## GIVEN DATA

:::::

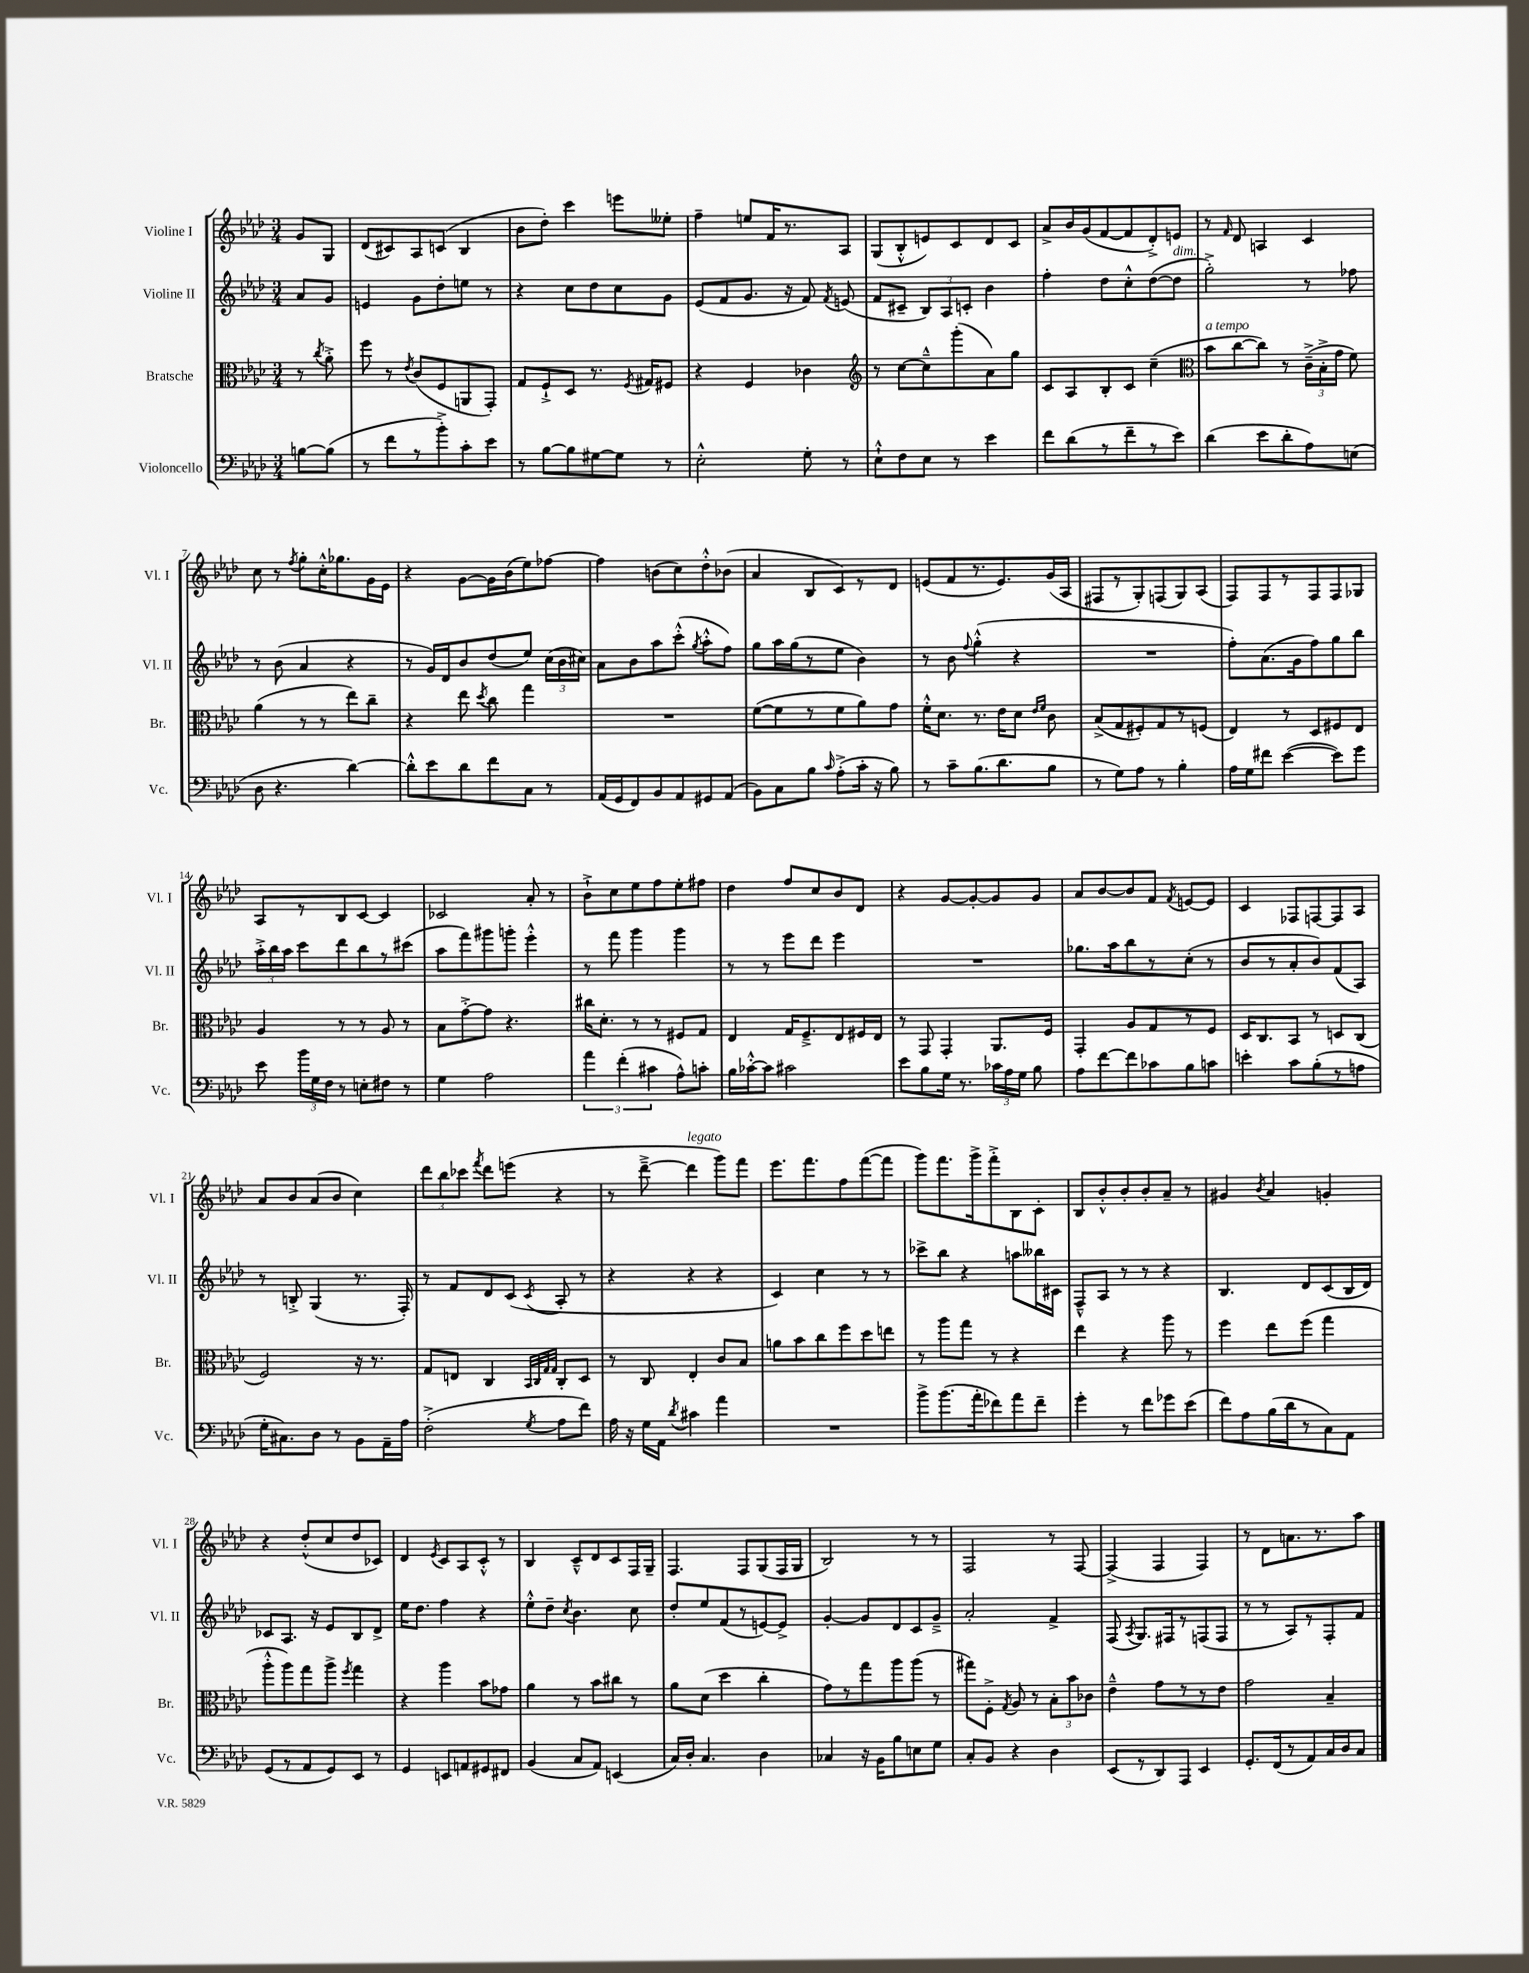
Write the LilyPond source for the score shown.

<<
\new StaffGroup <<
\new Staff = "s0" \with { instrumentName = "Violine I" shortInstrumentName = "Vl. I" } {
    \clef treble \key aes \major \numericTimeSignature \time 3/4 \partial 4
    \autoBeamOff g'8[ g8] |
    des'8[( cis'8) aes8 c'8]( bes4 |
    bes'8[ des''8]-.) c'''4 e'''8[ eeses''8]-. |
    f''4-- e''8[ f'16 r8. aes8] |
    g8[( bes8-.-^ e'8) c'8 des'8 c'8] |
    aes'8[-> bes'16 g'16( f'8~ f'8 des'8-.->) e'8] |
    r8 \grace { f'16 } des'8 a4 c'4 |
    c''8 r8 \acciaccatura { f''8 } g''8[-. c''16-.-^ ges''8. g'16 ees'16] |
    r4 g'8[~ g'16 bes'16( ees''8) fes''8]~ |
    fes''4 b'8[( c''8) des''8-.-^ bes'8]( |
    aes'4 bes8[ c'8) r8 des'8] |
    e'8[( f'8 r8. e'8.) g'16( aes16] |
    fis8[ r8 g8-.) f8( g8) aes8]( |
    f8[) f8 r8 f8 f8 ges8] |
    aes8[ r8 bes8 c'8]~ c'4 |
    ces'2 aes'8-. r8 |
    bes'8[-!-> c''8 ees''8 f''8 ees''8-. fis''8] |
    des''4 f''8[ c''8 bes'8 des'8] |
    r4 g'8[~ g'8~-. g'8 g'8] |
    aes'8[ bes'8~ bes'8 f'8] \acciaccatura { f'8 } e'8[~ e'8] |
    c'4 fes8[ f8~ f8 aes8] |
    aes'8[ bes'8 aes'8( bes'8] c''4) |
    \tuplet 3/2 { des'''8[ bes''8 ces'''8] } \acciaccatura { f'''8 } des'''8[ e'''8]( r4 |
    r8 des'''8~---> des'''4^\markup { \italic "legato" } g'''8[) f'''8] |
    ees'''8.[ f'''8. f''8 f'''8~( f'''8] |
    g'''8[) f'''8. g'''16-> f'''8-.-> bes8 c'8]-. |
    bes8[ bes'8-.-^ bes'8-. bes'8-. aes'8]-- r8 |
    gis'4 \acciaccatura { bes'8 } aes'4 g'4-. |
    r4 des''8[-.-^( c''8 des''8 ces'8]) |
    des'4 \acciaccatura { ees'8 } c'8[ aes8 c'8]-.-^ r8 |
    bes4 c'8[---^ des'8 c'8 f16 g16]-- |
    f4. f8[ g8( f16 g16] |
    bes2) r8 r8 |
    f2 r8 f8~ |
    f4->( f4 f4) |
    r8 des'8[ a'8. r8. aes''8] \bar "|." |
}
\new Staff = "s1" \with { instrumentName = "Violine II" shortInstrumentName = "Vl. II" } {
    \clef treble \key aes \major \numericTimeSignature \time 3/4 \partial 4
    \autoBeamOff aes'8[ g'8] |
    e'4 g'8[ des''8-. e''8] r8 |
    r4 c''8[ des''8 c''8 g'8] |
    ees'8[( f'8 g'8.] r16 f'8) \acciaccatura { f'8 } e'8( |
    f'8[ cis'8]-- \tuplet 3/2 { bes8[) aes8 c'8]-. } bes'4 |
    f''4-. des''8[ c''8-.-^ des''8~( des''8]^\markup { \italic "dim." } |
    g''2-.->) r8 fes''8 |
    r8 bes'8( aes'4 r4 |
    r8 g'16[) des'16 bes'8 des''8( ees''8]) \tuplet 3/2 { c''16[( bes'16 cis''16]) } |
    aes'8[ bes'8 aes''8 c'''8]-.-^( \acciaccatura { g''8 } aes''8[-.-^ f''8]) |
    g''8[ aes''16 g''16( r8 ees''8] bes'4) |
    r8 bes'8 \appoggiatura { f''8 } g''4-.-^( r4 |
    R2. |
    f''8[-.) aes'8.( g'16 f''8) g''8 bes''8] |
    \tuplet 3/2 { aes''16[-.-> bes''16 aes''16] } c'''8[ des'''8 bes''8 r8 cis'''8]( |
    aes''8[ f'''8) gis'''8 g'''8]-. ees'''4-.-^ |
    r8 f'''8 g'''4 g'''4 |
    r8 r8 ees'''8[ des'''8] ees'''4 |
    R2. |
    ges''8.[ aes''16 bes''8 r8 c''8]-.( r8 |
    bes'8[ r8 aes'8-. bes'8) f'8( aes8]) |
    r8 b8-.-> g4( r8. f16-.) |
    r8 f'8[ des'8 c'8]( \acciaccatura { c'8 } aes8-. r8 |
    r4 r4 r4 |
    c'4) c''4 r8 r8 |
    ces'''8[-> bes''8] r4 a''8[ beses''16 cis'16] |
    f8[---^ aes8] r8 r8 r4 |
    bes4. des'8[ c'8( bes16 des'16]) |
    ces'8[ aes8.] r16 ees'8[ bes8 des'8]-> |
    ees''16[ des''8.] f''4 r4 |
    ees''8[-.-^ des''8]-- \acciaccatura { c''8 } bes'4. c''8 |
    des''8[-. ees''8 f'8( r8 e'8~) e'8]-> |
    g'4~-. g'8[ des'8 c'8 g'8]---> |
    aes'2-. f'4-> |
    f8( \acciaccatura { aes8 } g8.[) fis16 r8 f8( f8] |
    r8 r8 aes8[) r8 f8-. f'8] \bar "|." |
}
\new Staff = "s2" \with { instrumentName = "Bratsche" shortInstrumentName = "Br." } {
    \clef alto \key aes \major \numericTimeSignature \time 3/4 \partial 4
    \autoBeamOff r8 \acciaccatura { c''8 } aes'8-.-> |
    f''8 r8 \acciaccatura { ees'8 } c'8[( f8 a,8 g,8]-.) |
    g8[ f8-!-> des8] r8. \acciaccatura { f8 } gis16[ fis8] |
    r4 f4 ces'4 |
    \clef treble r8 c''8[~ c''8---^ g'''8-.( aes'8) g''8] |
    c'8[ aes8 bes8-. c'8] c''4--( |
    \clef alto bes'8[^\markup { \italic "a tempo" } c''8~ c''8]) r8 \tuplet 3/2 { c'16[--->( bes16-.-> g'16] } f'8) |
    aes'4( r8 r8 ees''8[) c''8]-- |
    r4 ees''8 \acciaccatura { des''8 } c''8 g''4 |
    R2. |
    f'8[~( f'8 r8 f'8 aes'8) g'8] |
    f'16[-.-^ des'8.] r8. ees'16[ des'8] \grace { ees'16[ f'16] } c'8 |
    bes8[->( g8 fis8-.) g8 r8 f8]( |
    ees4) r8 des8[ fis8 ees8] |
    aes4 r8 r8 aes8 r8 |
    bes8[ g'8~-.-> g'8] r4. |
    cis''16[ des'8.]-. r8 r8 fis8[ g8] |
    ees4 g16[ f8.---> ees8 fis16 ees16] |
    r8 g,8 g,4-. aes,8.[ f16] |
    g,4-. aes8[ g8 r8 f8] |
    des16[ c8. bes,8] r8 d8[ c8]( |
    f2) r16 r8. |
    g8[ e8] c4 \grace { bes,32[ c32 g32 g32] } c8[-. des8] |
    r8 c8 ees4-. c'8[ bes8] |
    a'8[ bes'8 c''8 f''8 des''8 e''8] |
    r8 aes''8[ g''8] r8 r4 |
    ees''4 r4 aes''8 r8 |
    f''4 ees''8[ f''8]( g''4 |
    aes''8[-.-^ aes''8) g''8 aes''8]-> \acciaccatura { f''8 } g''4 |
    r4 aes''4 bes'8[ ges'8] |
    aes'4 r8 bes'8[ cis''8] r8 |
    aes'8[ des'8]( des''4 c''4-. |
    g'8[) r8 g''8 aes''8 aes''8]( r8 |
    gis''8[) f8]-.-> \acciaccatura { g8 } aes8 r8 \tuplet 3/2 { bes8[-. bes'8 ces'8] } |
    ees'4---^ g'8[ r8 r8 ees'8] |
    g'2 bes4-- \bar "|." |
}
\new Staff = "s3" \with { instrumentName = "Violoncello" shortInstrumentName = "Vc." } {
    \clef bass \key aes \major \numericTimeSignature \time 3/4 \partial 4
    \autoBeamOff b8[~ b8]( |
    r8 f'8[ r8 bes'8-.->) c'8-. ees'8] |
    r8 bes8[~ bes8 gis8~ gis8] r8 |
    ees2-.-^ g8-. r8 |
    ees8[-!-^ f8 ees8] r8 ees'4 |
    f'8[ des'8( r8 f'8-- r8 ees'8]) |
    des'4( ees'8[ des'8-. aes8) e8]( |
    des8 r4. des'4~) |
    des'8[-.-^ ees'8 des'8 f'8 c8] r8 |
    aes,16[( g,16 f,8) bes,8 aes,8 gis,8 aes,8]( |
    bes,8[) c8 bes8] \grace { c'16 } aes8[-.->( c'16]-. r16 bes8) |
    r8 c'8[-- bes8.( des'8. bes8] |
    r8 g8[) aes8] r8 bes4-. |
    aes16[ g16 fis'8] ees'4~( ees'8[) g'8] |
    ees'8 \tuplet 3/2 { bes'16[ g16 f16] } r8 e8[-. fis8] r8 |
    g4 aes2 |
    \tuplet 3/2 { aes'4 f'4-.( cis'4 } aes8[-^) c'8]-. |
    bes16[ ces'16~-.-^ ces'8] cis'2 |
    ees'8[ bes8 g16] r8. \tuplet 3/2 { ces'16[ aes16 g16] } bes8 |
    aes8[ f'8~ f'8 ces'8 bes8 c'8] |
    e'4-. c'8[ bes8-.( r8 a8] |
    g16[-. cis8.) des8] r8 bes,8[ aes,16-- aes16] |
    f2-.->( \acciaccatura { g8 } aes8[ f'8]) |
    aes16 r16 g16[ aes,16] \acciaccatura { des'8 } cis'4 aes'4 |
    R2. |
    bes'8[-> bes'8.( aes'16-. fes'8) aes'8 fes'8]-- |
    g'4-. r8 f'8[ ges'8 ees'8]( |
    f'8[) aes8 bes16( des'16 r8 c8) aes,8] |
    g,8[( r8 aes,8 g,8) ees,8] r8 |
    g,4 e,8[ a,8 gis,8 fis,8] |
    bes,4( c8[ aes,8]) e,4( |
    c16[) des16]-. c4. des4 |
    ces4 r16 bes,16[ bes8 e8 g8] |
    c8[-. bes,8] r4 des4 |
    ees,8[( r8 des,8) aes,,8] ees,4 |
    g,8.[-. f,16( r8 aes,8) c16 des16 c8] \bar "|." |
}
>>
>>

:::::

## TASK GOAL
Count the lines of the records that contain the string "clef" and give only that number.

## CORRECT RESPONSE
6